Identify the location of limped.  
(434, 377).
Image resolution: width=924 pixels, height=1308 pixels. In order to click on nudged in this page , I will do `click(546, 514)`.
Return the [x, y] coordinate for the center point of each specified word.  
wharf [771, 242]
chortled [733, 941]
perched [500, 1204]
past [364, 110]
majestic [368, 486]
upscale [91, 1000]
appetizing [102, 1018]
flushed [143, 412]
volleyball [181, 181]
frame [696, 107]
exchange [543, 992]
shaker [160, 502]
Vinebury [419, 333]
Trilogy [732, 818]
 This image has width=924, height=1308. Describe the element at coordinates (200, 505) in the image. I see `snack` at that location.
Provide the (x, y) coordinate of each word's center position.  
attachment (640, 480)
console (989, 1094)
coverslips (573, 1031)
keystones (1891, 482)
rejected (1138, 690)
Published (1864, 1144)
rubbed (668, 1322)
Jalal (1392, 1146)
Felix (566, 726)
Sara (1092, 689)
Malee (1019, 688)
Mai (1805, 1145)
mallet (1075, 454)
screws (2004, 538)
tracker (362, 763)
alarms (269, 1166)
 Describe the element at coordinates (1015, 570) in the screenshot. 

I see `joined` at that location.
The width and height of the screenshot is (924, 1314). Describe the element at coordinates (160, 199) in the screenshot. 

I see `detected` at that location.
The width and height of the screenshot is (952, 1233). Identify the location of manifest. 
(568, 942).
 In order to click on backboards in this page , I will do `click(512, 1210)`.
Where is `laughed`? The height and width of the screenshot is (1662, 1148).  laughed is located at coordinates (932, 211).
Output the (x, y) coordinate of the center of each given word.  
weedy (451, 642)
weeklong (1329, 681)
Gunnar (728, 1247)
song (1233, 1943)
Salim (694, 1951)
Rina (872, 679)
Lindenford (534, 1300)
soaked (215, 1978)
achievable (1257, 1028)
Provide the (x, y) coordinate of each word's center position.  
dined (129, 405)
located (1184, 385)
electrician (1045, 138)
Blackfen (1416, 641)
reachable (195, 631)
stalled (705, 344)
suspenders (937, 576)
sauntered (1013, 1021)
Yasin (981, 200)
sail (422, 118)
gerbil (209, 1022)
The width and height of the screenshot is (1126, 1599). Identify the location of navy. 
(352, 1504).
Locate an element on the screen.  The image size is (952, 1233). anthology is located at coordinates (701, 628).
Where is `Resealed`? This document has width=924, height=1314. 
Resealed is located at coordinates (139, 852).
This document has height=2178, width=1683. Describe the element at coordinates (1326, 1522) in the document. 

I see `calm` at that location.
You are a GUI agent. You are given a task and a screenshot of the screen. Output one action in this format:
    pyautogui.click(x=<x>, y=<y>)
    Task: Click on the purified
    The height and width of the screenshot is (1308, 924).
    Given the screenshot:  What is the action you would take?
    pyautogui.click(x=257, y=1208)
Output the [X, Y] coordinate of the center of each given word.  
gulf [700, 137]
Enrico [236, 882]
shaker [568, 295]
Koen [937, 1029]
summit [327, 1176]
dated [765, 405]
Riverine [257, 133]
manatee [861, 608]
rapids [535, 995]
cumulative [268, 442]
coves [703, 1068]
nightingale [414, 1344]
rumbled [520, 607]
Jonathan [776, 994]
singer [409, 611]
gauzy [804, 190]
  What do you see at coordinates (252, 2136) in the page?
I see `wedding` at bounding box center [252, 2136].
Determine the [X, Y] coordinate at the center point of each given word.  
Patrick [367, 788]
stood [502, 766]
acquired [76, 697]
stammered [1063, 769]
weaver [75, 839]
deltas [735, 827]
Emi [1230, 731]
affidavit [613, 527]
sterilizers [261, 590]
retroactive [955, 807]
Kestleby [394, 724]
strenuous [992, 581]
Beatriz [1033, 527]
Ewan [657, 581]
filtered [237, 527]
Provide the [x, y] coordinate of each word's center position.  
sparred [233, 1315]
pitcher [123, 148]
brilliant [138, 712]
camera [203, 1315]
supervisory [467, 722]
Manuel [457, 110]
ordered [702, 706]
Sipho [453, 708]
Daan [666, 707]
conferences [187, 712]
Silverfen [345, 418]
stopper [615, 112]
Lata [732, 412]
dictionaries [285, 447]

########

What is asked: Copy all of the lines above word for word, without changing anything.

Response:
Identify the location of limped.  
(434, 377).
Image resolution: width=924 pixels, height=1308 pixels. In order to click on nudged in this page , I will do `click(546, 514)`.
Return the [x, y] coordinate for the center point of each specified word.  
wharf [771, 242]
chortled [733, 941]
perched [500, 1204]
past [364, 110]
majestic [368, 486]
upscale [91, 1000]
appetizing [102, 1018]
flushed [143, 412]
volleyball [181, 181]
frame [696, 107]
exchange [543, 992]
shaker [160, 502]
Vinebury [419, 333]
Trilogy [732, 818]
 This image has width=924, height=1308. Describe the element at coordinates (200, 505) in the image. I see `snack` at that location.
Provide the (x, y) coordinate of each word's center position.  
attachment (640, 480)
console (989, 1094)
coverslips (573, 1031)
keystones (1891, 482)
rejected (1138, 690)
Published (1864, 1144)
rubbed (668, 1322)
Jalal (1392, 1146)
Felix (566, 726)
Sara (1092, 689)
Malee (1019, 688)
Mai (1805, 1145)
mallet (1075, 454)
screws (2004, 538)
tracker (362, 763)
alarms (269, 1166)
 Describe the element at coordinates (1015, 570) in the screenshot. 

I see `joined` at that location.
The width and height of the screenshot is (924, 1314). Describe the element at coordinates (160, 199) in the screenshot. 

I see `detected` at that location.
The width and height of the screenshot is (952, 1233). Identify the location of manifest. 
(568, 942).
 In order to click on backboards in this page , I will do `click(512, 1210)`.
Where is `laughed`? The height and width of the screenshot is (1662, 1148).  laughed is located at coordinates (932, 211).
Output the (x, y) coordinate of the center of each given word.  
weedy (451, 642)
weeklong (1329, 681)
Gunnar (728, 1247)
song (1233, 1943)
Salim (694, 1951)
Rina (872, 679)
Lindenford (534, 1300)
soaked (215, 1978)
achievable (1257, 1028)
Provide the (x, y) coordinate of each word's center position.  
dined (129, 405)
located (1184, 385)
electrician (1045, 138)
Blackfen (1416, 641)
reachable (195, 631)
stalled (705, 344)
suspenders (937, 576)
sauntered (1013, 1021)
Yasin (981, 200)
sail (422, 118)
gerbil (209, 1022)
The width and height of the screenshot is (1126, 1599). Identify the location of navy. 
(352, 1504).
Locate an element on the screen.  The image size is (952, 1233). anthology is located at coordinates (701, 628).
Where is `Resealed`? This document has width=924, height=1314. 
Resealed is located at coordinates (139, 852).
This document has height=2178, width=1683. Describe the element at coordinates (1326, 1522) in the document. 

I see `calm` at that location.
You are a GUI agent. You are given a task and a screenshot of the screen. Output one action in this format:
    pyautogui.click(x=<x>, y=<y>)
    Task: Click on the purified
    The height and width of the screenshot is (1308, 924).
    Given the screenshot:  What is the action you would take?
    pyautogui.click(x=257, y=1208)
Output the [X, Y] coordinate of the center of each given word.  
gulf [700, 137]
Enrico [236, 882]
shaker [568, 295]
Koen [937, 1029]
summit [327, 1176]
dated [765, 405]
Riverine [257, 133]
manatee [861, 608]
rapids [535, 995]
cumulative [268, 442]
coves [703, 1068]
nightingale [414, 1344]
rumbled [520, 607]
Jonathan [776, 994]
singer [409, 611]
gauzy [804, 190]
  What do you see at coordinates (252, 2136) in the page?
I see `wedding` at bounding box center [252, 2136].
Determine the [X, Y] coordinate at the center point of each given word.  
Patrick [367, 788]
stood [502, 766]
acquired [76, 697]
stammered [1063, 769]
weaver [75, 839]
deltas [735, 827]
Emi [1230, 731]
affidavit [613, 527]
sterilizers [261, 590]
retroactive [955, 807]
Kestleby [394, 724]
strenuous [992, 581]
Beatriz [1033, 527]
Ewan [657, 581]
filtered [237, 527]
Provide the [x, y] coordinate of each word's center position.  
sparred [233, 1315]
pitcher [123, 148]
brilliant [138, 712]
camera [203, 1315]
supervisory [467, 722]
Manuel [457, 110]
ordered [702, 706]
Sipho [453, 708]
Daan [666, 707]
conferences [187, 712]
Silverfen [345, 418]
stopper [615, 112]
Lata [732, 412]
dictionaries [285, 447]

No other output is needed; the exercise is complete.